Work instructions. When you reach the line containing "The second view gained the pawn" in the entries below, start writing out each line exactly, and stop after the line containing "The preserve jar".

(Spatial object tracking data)
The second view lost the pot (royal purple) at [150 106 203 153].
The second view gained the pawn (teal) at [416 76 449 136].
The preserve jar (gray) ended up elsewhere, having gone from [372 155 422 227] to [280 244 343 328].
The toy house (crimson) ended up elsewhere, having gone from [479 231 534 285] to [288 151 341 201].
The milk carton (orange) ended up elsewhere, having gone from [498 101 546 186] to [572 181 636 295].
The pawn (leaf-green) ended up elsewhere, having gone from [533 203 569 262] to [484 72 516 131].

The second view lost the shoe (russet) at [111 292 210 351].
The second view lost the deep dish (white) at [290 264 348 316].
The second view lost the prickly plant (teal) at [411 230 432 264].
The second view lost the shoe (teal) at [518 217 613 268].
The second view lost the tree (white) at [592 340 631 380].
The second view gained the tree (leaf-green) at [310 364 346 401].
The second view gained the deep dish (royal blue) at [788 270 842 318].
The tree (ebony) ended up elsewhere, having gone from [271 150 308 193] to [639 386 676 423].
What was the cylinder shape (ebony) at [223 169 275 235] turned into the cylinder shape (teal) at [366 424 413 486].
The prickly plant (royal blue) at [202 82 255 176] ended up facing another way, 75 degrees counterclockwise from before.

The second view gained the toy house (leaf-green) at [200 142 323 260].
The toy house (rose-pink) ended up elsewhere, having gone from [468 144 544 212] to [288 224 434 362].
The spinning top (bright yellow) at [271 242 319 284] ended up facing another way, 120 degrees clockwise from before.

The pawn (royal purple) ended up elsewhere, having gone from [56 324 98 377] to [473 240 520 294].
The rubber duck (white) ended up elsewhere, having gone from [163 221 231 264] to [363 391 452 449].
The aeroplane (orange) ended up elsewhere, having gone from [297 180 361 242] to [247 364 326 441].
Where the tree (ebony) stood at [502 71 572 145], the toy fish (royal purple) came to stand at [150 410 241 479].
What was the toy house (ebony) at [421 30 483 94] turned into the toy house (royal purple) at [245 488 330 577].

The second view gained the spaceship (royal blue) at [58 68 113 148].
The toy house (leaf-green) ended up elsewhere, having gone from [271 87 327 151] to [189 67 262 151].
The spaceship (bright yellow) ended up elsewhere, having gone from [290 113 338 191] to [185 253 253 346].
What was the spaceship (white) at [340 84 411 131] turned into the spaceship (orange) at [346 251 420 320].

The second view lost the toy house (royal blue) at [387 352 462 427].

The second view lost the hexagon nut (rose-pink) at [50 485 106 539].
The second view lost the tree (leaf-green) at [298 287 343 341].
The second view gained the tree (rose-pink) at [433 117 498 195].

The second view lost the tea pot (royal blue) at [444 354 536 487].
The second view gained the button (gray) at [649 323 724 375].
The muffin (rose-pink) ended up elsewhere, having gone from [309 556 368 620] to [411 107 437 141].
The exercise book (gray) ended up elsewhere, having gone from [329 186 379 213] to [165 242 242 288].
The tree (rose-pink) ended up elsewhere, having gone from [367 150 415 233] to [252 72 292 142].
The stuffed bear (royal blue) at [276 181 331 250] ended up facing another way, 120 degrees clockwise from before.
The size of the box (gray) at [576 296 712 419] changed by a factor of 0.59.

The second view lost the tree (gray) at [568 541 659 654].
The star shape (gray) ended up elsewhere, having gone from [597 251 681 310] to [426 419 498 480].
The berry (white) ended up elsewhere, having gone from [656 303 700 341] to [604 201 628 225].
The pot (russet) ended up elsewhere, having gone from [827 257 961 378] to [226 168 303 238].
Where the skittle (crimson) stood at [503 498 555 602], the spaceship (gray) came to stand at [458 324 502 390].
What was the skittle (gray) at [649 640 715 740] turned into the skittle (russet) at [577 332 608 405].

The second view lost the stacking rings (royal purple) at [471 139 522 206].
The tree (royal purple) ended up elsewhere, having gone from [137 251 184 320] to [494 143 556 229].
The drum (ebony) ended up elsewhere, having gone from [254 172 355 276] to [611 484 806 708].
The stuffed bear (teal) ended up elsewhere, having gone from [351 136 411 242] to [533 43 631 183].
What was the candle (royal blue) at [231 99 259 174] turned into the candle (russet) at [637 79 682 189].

Output below.
The second view gained the pawn (teal) at [416 76 449 136].
The preserve jar (gray) ended up elsewhere, having gone from [372 155 422 227] to [280 244 343 328].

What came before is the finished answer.